• WORK ORDER:
Only the text belongs in the copy. Transcribe the data exactly and drop any pictures.

• DATA PROVIDED:
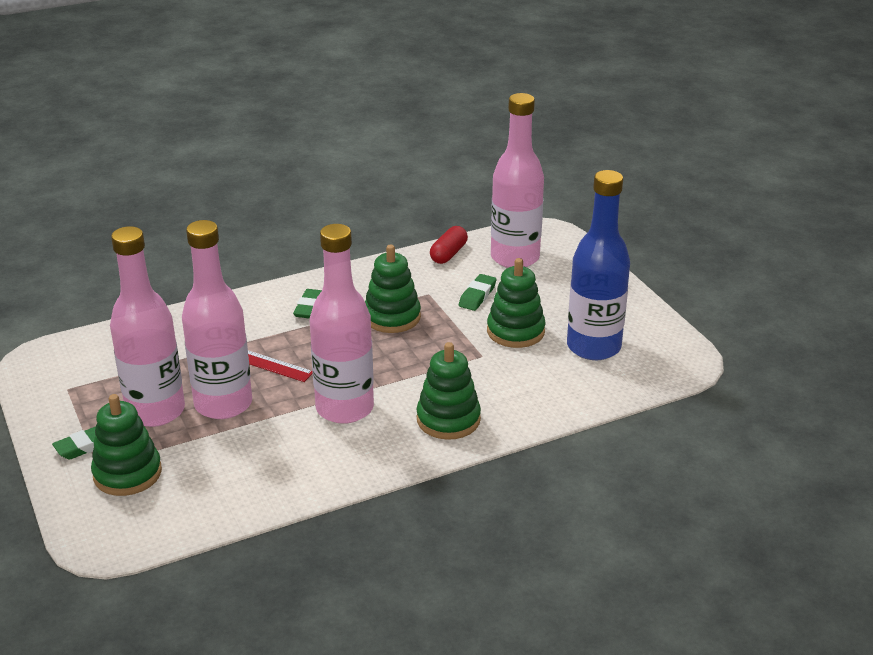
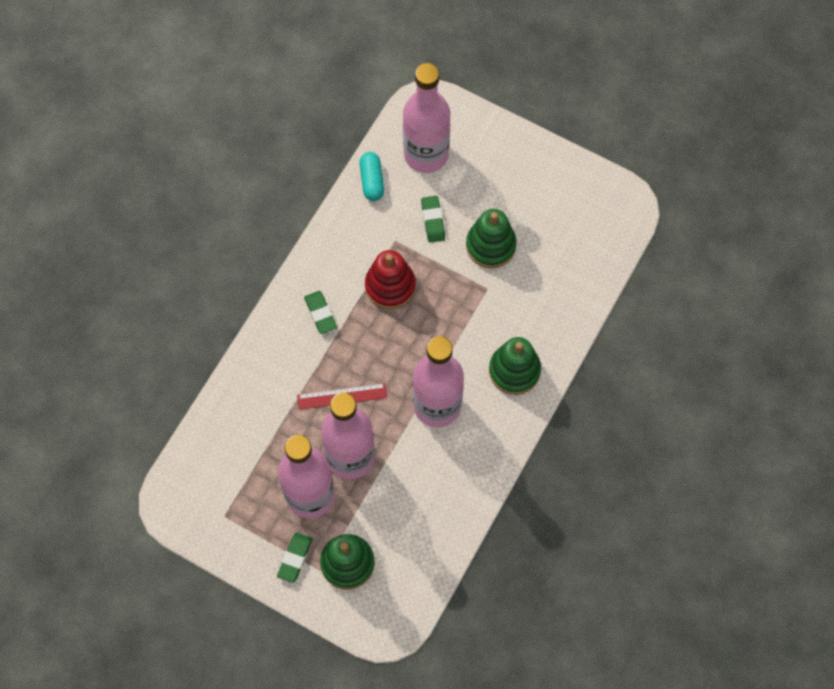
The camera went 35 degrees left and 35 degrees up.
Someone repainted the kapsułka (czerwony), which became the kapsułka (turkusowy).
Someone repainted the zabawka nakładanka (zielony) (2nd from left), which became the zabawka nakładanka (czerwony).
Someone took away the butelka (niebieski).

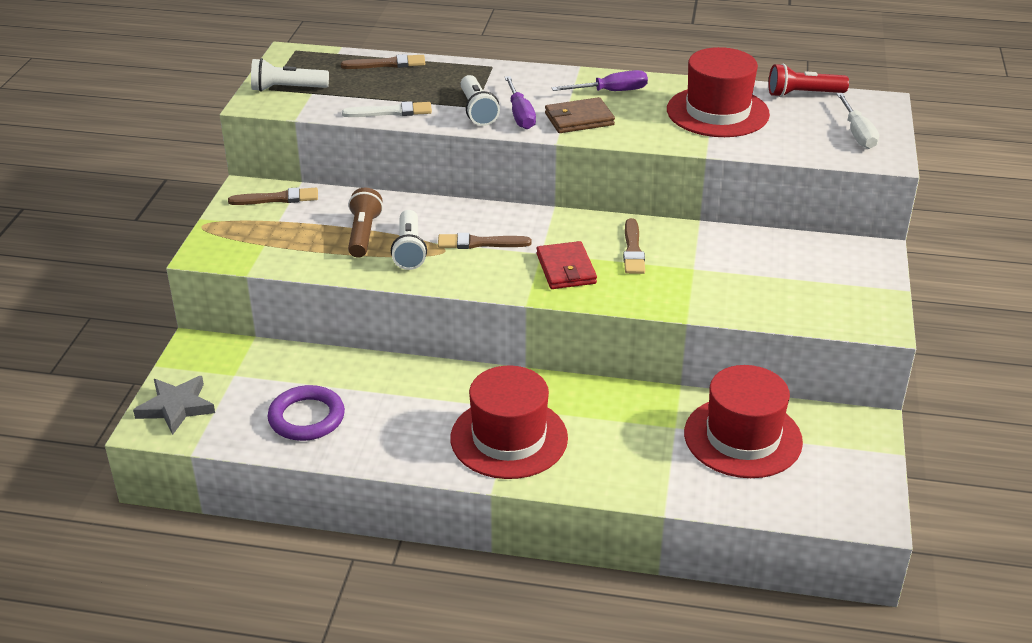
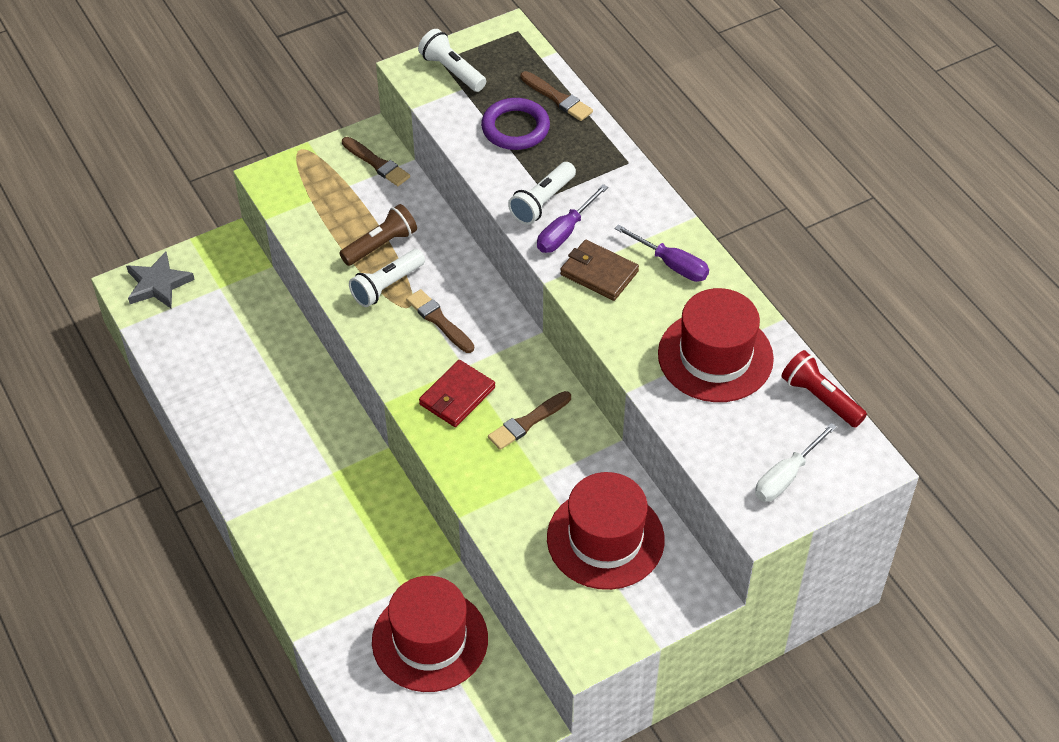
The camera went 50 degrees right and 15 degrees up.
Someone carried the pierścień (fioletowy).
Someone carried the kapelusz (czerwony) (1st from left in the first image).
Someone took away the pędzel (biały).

• RESULT OF THE EXERCISE:
The camera went 35 degrees left and 35 degrees up.
Someone repainted the kapsułka (czerwony), which became the kapsułka (turkusowy).
Someone repainted the zabawka nakładanka (zielony) (2nd from left), which became the zabawka nakładanka (czerwony).
Someone took away the butelka (niebieski).

The camera went 50 degrees right and 15 degrees up.
Someone carried the pierścień (fioletowy).
Someone carried the kapelusz (czerwony) (1st from left in the first image).
Someone took away the pędzel (biały).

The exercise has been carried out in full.